▶ _EXERCISE MATERIALS_

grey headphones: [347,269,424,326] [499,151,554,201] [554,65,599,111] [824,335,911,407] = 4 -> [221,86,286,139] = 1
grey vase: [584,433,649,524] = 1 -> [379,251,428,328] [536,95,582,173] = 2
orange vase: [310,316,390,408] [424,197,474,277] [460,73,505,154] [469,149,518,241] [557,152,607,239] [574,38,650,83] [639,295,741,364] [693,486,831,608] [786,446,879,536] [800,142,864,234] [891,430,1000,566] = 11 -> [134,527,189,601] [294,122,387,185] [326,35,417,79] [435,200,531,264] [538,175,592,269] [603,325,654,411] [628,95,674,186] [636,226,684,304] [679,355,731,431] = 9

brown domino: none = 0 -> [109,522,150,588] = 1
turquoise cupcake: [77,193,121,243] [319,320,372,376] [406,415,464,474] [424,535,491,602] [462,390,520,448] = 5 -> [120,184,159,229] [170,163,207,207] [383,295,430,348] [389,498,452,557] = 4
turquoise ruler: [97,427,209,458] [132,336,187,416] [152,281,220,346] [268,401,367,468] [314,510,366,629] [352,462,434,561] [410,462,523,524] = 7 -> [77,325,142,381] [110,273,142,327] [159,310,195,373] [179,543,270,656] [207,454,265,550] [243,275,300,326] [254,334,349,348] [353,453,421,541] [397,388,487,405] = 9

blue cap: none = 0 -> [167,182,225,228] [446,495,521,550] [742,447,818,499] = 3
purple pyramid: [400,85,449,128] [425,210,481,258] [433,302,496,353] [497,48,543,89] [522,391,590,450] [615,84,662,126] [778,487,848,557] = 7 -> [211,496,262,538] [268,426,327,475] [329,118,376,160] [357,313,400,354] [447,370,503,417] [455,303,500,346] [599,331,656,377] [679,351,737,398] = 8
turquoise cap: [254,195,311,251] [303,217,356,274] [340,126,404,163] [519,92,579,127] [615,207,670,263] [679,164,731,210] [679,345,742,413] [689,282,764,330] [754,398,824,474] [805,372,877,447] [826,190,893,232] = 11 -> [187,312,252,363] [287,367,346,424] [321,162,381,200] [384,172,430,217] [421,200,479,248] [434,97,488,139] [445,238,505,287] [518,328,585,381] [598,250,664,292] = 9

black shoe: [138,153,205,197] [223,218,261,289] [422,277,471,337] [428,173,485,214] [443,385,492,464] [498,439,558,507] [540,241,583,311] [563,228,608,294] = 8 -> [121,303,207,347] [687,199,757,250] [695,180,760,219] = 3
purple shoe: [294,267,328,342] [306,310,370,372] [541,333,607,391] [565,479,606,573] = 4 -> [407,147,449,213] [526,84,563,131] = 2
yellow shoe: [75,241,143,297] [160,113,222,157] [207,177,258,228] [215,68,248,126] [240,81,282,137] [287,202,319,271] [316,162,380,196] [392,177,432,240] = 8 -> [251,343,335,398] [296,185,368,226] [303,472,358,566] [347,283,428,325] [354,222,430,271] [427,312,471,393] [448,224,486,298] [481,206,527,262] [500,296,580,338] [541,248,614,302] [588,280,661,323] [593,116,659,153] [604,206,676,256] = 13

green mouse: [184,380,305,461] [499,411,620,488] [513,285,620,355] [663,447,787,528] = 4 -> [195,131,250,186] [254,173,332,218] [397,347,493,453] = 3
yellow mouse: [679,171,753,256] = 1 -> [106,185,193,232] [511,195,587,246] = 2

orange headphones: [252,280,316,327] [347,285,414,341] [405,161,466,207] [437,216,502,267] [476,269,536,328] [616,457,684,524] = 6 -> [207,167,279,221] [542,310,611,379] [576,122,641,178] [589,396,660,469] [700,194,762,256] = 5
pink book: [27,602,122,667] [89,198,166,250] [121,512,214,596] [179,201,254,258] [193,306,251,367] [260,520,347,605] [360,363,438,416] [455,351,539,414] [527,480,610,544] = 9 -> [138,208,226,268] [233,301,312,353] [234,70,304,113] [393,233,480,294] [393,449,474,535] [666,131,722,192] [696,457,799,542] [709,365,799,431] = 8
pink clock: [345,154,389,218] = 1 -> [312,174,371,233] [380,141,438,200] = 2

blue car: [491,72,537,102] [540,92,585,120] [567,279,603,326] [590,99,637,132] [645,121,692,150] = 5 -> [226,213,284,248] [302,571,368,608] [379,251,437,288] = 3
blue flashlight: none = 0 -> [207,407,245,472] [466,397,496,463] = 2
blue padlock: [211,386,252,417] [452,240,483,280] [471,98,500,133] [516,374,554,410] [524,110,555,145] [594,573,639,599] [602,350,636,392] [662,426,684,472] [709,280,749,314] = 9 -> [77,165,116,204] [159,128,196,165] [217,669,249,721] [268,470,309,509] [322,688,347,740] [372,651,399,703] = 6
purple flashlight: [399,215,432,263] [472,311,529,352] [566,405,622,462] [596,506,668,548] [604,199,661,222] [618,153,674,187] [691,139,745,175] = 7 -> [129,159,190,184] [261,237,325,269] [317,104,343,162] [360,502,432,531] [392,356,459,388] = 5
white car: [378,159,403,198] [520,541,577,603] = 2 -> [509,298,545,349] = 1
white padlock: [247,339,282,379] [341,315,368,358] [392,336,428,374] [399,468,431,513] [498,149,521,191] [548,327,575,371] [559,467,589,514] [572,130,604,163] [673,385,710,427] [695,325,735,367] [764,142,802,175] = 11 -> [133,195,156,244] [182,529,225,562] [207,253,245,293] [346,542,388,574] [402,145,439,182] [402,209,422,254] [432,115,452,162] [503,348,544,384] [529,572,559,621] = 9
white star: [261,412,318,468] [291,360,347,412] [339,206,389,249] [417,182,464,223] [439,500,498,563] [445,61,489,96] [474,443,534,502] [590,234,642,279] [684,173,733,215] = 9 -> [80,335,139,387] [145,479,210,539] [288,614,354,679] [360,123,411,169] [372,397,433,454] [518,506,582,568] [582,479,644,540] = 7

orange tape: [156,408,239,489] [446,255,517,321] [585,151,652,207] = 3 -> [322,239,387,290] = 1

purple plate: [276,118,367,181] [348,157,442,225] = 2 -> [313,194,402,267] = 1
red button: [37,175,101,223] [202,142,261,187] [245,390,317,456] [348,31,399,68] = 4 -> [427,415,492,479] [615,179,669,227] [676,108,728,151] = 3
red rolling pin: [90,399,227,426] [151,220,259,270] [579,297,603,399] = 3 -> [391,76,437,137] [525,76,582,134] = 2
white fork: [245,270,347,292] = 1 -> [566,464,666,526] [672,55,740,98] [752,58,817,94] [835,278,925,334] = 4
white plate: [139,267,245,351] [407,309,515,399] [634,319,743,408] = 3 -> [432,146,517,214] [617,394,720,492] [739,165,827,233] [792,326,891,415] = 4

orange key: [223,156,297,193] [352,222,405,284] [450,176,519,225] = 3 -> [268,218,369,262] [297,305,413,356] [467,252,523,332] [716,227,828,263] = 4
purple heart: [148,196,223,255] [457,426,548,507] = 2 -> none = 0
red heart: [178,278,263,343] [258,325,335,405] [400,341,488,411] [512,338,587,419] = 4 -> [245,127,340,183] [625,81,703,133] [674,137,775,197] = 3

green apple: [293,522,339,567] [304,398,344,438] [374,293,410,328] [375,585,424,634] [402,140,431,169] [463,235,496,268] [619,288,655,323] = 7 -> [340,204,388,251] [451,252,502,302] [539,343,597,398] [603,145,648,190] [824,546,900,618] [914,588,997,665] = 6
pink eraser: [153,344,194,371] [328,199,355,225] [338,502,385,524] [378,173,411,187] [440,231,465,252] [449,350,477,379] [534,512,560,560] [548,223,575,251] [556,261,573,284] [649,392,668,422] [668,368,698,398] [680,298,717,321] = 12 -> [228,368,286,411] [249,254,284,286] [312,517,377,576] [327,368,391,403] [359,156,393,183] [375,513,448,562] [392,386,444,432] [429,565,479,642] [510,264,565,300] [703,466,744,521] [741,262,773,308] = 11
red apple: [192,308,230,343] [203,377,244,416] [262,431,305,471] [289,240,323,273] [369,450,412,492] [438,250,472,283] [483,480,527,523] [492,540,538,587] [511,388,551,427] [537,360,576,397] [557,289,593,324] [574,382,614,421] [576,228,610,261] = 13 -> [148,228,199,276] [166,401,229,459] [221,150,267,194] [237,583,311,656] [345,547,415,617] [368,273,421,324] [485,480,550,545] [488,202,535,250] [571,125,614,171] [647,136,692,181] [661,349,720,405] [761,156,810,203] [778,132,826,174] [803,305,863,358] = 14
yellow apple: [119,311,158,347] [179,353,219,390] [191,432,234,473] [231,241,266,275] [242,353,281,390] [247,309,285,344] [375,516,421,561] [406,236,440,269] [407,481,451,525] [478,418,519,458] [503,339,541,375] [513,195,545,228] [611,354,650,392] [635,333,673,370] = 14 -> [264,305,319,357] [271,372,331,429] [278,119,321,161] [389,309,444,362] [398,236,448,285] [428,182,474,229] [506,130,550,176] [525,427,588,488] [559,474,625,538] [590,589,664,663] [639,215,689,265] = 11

▶ _EXERCISE DIRECTIONS_
Copy every line of the data that holds the string "shoe".

▶ _THE COMPLETED TASK_
black shoe: [138,153,205,197] [223,218,261,289] [422,277,471,337] [428,173,485,214] [443,385,492,464] [498,439,558,507] [540,241,583,311] [563,228,608,294] = 8 -> [121,303,207,347] [687,199,757,250] [695,180,760,219] = 3
purple shoe: [294,267,328,342] [306,310,370,372] [541,333,607,391] [565,479,606,573] = 4 -> [407,147,449,213] [526,84,563,131] = 2
yellow shoe: [75,241,143,297] [160,113,222,157] [207,177,258,228] [215,68,248,126] [240,81,282,137] [287,202,319,271] [316,162,380,196] [392,177,432,240] = 8 -> [251,343,335,398] [296,185,368,226] [303,472,358,566] [347,283,428,325] [354,222,430,271] [427,312,471,393] [448,224,486,298] [481,206,527,262] [500,296,580,338] [541,248,614,302] [588,280,661,323] [593,116,659,153] [604,206,676,256] = 13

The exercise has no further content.